Task description » Your task is to retype, exactly and only, the lines from the one containing "Someone repainted the black" to the final line of the entries, leaving out all pictures.

☆ ☆ ☆

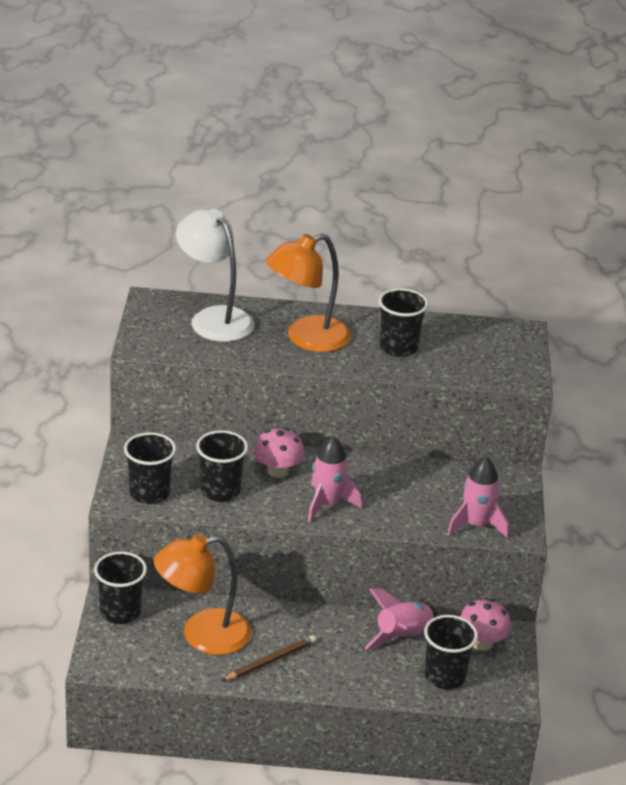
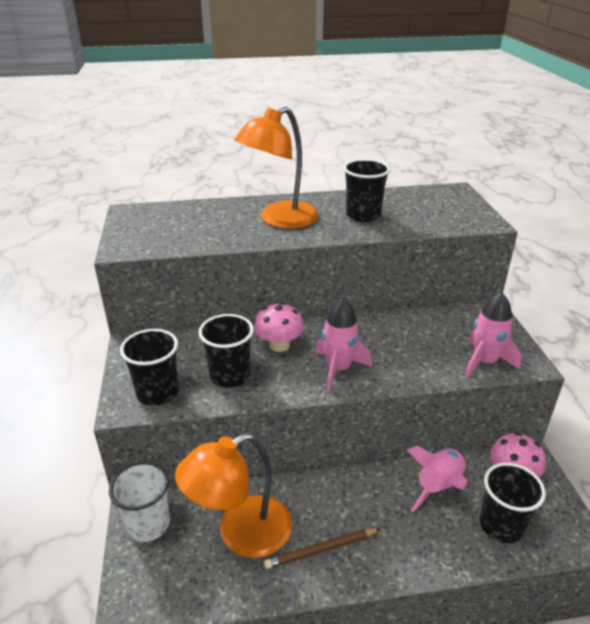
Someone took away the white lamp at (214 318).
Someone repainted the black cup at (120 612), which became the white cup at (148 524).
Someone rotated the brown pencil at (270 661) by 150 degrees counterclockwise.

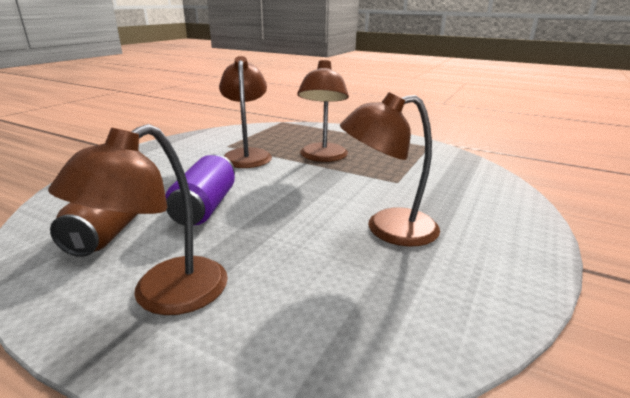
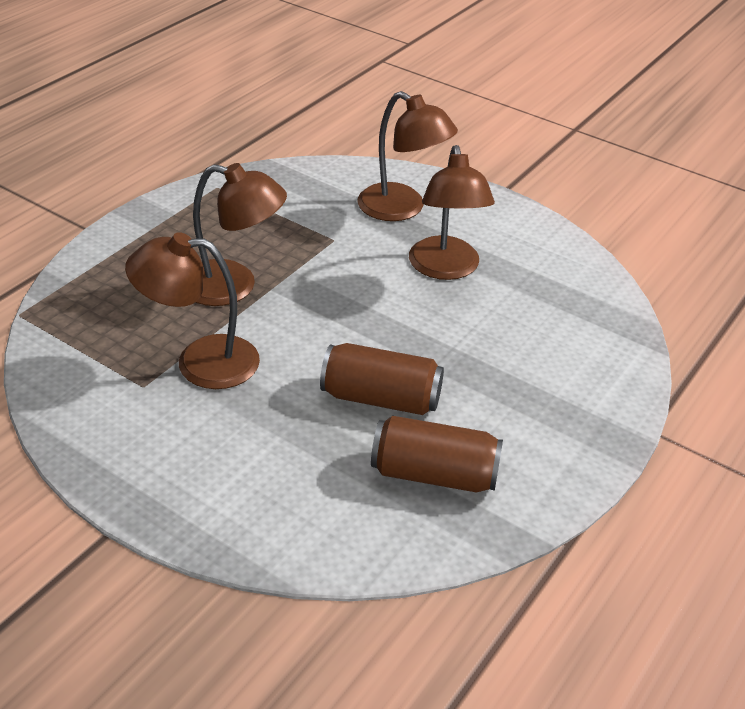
Someone carried the brown lamp from (165 296) to (402 209).
Someone repainted the purple can at (205 207), which became the brown can at (381 398).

☆ ☆ ☆

The completed task »
Someone repainted the black cup at (120 612), which became the white cup at (148 524).
Someone rotated the brown pencil at (270 661) by 150 degrees counterclockwise.

Someone carried the brown lamp from (165 296) to (402 209).
Someone repainted the purple can at (205 207), which became the brown can at (381 398).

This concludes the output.